**Dataset extract**.
((

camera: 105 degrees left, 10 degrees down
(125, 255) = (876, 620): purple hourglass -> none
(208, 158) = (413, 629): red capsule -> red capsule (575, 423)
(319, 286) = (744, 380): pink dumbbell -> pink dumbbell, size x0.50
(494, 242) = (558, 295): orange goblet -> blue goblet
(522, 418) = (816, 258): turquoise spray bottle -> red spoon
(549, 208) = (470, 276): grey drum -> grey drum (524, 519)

))
((

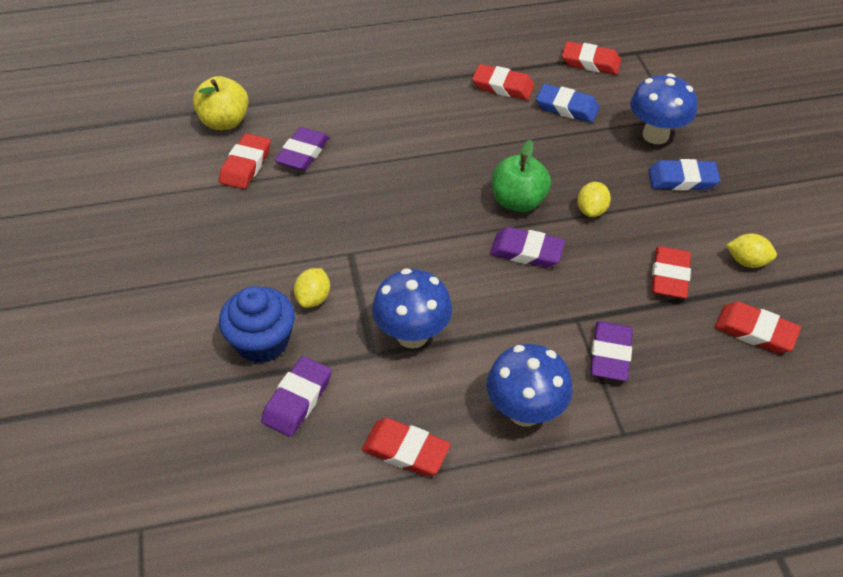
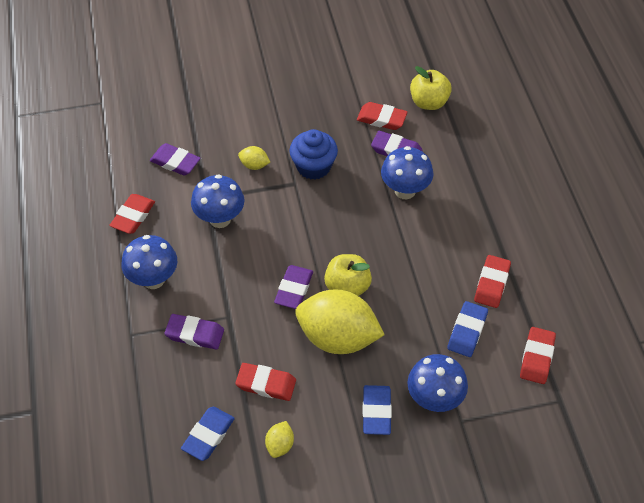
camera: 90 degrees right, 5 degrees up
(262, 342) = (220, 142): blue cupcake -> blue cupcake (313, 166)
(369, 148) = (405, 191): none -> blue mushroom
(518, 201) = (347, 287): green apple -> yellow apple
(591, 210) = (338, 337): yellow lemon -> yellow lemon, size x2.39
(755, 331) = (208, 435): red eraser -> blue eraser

))

Give back the records above exactly, limited to the lines between the one holding "(369, 148) = (405, 191): none" and the one holding "(755, 331) = (208, 435): red", inclusive.

(369, 148) = (405, 191): none -> blue mushroom
(518, 201) = (347, 287): green apple -> yellow apple
(591, 210) = (338, 337): yellow lemon -> yellow lemon, size x2.39
(755, 331) = (208, 435): red eraser -> blue eraser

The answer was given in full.